**PROBLEM TO SOLVE**
Although the records contain pictures, only their text should be repeated, exactly as it stands.

RECORDS FOR THE TASK Block Start

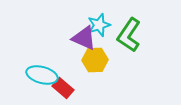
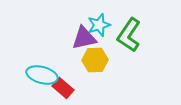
purple triangle: rotated 36 degrees counterclockwise
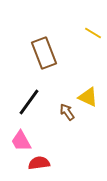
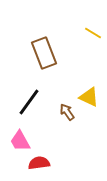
yellow triangle: moved 1 px right
pink trapezoid: moved 1 px left
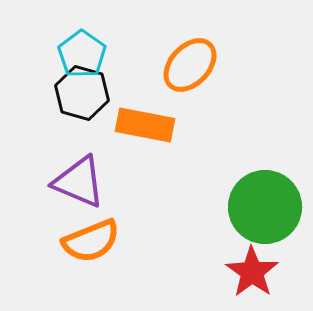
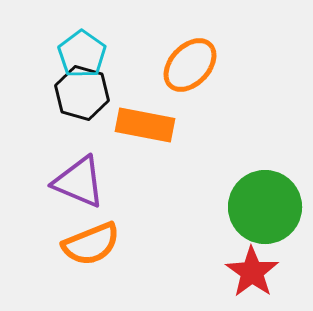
orange semicircle: moved 3 px down
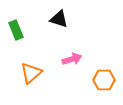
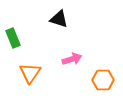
green rectangle: moved 3 px left, 8 px down
orange triangle: moved 1 px left; rotated 15 degrees counterclockwise
orange hexagon: moved 1 px left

RECORDS FOR THE TASK Block End

**EXERCISE SOLUTION**
purple triangle: rotated 36 degrees counterclockwise
yellow triangle: moved 1 px right
pink trapezoid: moved 1 px left
orange semicircle: moved 3 px down
green rectangle: moved 3 px left, 8 px down
orange triangle: moved 1 px left; rotated 15 degrees counterclockwise
orange hexagon: moved 1 px left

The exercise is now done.